(SOURCE RECORDS Opens)

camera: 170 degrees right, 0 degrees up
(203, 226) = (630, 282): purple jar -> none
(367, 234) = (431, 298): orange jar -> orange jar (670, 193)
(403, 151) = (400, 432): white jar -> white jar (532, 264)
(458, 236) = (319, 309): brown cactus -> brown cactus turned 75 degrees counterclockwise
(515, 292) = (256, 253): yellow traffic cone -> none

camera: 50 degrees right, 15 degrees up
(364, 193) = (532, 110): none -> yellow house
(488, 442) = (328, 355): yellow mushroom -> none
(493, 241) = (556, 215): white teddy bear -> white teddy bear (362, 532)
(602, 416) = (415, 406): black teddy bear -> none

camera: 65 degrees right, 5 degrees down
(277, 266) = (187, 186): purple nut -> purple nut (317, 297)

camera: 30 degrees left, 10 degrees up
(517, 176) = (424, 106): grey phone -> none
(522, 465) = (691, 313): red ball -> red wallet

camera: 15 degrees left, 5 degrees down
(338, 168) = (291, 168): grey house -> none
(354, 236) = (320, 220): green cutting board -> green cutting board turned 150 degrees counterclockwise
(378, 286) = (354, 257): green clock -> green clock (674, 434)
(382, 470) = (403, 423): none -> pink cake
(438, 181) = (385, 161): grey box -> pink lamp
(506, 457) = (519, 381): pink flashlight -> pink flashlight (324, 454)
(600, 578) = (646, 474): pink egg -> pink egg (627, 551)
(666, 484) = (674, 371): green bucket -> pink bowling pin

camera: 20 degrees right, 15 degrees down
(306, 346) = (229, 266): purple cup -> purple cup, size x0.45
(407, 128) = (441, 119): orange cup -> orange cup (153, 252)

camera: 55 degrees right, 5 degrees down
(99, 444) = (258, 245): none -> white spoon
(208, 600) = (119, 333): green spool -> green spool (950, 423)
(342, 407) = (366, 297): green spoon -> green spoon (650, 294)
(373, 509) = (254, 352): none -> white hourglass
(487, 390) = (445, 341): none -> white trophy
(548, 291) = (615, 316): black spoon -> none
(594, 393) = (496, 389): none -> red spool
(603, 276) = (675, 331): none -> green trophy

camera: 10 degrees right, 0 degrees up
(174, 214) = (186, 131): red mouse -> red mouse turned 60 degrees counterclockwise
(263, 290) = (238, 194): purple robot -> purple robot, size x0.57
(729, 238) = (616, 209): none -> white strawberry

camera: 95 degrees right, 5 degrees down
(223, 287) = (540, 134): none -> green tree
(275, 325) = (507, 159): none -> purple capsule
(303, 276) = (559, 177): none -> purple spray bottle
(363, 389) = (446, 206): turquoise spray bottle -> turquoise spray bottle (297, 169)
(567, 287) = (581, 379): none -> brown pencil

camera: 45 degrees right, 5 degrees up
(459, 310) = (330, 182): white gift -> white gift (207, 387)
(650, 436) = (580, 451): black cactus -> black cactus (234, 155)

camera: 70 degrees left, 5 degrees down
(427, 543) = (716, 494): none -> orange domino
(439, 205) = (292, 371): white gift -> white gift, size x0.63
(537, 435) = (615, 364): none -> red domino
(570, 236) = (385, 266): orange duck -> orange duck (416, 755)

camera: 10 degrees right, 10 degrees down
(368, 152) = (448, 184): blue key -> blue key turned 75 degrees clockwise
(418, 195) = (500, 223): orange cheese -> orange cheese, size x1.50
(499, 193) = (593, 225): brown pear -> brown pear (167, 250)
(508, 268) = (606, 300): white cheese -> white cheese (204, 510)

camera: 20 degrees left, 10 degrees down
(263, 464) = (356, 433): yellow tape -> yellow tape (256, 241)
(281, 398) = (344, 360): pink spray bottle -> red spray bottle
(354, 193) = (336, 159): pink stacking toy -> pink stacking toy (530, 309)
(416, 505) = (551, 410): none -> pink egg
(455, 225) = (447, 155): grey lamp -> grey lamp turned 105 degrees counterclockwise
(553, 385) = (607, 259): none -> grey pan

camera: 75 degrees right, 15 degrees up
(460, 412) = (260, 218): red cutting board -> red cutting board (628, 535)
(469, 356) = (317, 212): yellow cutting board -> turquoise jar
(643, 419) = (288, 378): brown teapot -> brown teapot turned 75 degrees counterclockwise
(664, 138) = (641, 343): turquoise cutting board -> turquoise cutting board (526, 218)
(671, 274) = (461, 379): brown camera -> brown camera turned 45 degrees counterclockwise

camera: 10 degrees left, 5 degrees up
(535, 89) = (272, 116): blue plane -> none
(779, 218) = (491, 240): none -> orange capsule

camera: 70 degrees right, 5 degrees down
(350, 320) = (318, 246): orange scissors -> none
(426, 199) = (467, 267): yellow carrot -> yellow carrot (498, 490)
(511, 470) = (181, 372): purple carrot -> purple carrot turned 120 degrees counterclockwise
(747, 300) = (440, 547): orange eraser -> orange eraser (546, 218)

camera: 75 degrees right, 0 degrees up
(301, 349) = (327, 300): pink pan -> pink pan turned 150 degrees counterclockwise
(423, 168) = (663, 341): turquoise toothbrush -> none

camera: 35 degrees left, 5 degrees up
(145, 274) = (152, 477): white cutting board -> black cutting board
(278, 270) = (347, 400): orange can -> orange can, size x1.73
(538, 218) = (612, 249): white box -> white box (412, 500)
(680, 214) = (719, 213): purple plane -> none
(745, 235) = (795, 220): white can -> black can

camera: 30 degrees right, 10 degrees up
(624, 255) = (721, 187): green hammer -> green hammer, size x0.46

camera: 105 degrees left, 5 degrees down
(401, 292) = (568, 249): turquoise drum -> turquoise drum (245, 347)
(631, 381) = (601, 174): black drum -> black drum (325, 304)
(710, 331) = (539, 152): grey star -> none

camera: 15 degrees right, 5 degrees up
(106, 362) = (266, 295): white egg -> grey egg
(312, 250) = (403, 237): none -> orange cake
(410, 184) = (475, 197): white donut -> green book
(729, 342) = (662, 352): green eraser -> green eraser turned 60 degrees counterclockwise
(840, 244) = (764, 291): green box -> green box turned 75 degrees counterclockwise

(SOURCE RECORDS Closes)

- WHAT TO DO
Only an exact copy of all the data will do as the answer.

- RESPONSE TO THE EXERCISE
camera: 170 degrees right, 0 degrees up
(203, 226) = (630, 282): purple jar -> none
(367, 234) = (431, 298): orange jar -> orange jar (670, 193)
(403, 151) = (400, 432): white jar -> white jar (532, 264)
(458, 236) = (319, 309): brown cactus -> brown cactus turned 75 degrees counterclockwise
(515, 292) = (256, 253): yellow traffic cone -> none

camera: 50 degrees right, 15 degrees up
(364, 193) = (532, 110): none -> yellow house
(488, 442) = (328, 355): yellow mushroom -> none
(493, 241) = (556, 215): white teddy bear -> white teddy bear (362, 532)
(602, 416) = (415, 406): black teddy bear -> none

camera: 65 degrees right, 5 degrees down
(277, 266) = (187, 186): purple nut -> purple nut (317, 297)

camera: 30 degrees left, 10 degrees up
(517, 176) = (424, 106): grey phone -> none
(522, 465) = (691, 313): red ball -> red wallet

camera: 15 degrees left, 5 degrees down
(338, 168) = (291, 168): grey house -> none
(354, 236) = (320, 220): green cutting board -> green cutting board turned 150 degrees counterclockwise
(378, 286) = (354, 257): green clock -> green clock (674, 434)
(382, 470) = (403, 423): none -> pink cake
(438, 181) = (385, 161): grey box -> pink lamp
(506, 457) = (519, 381): pink flashlight -> pink flashlight (324, 454)
(600, 578) = (646, 474): pink egg -> pink egg (627, 551)
(666, 484) = (674, 371): green bucket -> pink bowling pin

camera: 20 degrees right, 15 degrees down
(306, 346) = (229, 266): purple cup -> purple cup, size x0.45
(407, 128) = (441, 119): orange cup -> orange cup (153, 252)

camera: 55 degrees right, 5 degrees down
(99, 444) = (258, 245): none -> white spoon
(208, 600) = (119, 333): green spool -> green spool (950, 423)
(342, 407) = (366, 297): green spoon -> green spoon (650, 294)
(373, 509) = (254, 352): none -> white hourglass
(487, 390) = (445, 341): none -> white trophy
(548, 291) = (615, 316): black spoon -> none
(594, 393) = (496, 389): none -> red spool
(603, 276) = (675, 331): none -> green trophy

camera: 10 degrees right, 0 degrees up
(174, 214) = (186, 131): red mouse -> red mouse turned 60 degrees counterclockwise
(263, 290) = (238, 194): purple robot -> purple robot, size x0.57
(729, 238) = (616, 209): none -> white strawberry

camera: 95 degrees right, 5 degrees down
(223, 287) = (540, 134): none -> green tree
(275, 325) = (507, 159): none -> purple capsule
(303, 276) = (559, 177): none -> purple spray bottle
(363, 389) = (446, 206): turquoise spray bottle -> turquoise spray bottle (297, 169)
(567, 287) = (581, 379): none -> brown pencil

camera: 45 degrees right, 5 degrees up
(459, 310) = (330, 182): white gift -> white gift (207, 387)
(650, 436) = (580, 451): black cactus -> black cactus (234, 155)

camera: 70 degrees left, 5 degrees down
(427, 543) = (716, 494): none -> orange domino
(439, 205) = (292, 371): white gift -> white gift, size x0.63
(537, 435) = (615, 364): none -> red domino
(570, 236) = (385, 266): orange duck -> orange duck (416, 755)

camera: 10 degrees right, 10 degrees down
(368, 152) = (448, 184): blue key -> blue key turned 75 degrees clockwise
(418, 195) = (500, 223): orange cheese -> orange cheese, size x1.50
(499, 193) = (593, 225): brown pear -> brown pear (167, 250)
(508, 268) = (606, 300): white cheese -> white cheese (204, 510)

camera: 20 degrees left, 10 degrees down
(263, 464) = (356, 433): yellow tape -> yellow tape (256, 241)
(281, 398) = (344, 360): pink spray bottle -> red spray bottle
(354, 193) = (336, 159): pink stacking toy -> pink stacking toy (530, 309)
(416, 505) = (551, 410): none -> pink egg
(455, 225) = (447, 155): grey lamp -> grey lamp turned 105 degrees counterclockwise
(553, 385) = (607, 259): none -> grey pan

camera: 75 degrees right, 15 degrees up
(460, 412) = (260, 218): red cutting board -> red cutting board (628, 535)
(469, 356) = (317, 212): yellow cutting board -> turquoise jar
(643, 419) = (288, 378): brown teapot -> brown teapot turned 75 degrees counterclockwise
(664, 138) = (641, 343): turquoise cutting board -> turquoise cutting board (526, 218)
(671, 274) = (461, 379): brown camera -> brown camera turned 45 degrees counterclockwise

camera: 10 degrees left, 5 degrees up
(535, 89) = (272, 116): blue plane -> none
(779, 218) = (491, 240): none -> orange capsule

camera: 70 degrees right, 5 degrees down
(350, 320) = (318, 246): orange scissors -> none
(426, 199) = (467, 267): yellow carrot -> yellow carrot (498, 490)
(511, 470) = (181, 372): purple carrot -> purple carrot turned 120 degrees counterclockwise
(747, 300) = (440, 547): orange eraser -> orange eraser (546, 218)

camera: 75 degrees right, 0 degrees up
(301, 349) = (327, 300): pink pan -> pink pan turned 150 degrees counterclockwise
(423, 168) = (663, 341): turquoise toothbrush -> none

camera: 35 degrees left, 5 degrees up
(145, 274) = (152, 477): white cutting board -> black cutting board
(278, 270) = (347, 400): orange can -> orange can, size x1.73
(538, 218) = (612, 249): white box -> white box (412, 500)
(680, 214) = (719, 213): purple plane -> none
(745, 235) = (795, 220): white can -> black can

camera: 30 degrees right, 10 degrees up
(624, 255) = (721, 187): green hammer -> green hammer, size x0.46

camera: 105 degrees left, 5 degrees down
(401, 292) = (568, 249): turquoise drum -> turquoise drum (245, 347)
(631, 381) = (601, 174): black drum -> black drum (325, 304)
(710, 331) = (539, 152): grey star -> none

camera: 15 degrees right, 5 degrees up
(106, 362) = (266, 295): white egg -> grey egg
(312, 250) = (403, 237): none -> orange cake
(410, 184) = (475, 197): white donut -> green book
(729, 342) = (662, 352): green eraser -> green eraser turned 60 degrees counterclockwise
(840, 244) = (764, 291): green box -> green box turned 75 degrees counterclockwise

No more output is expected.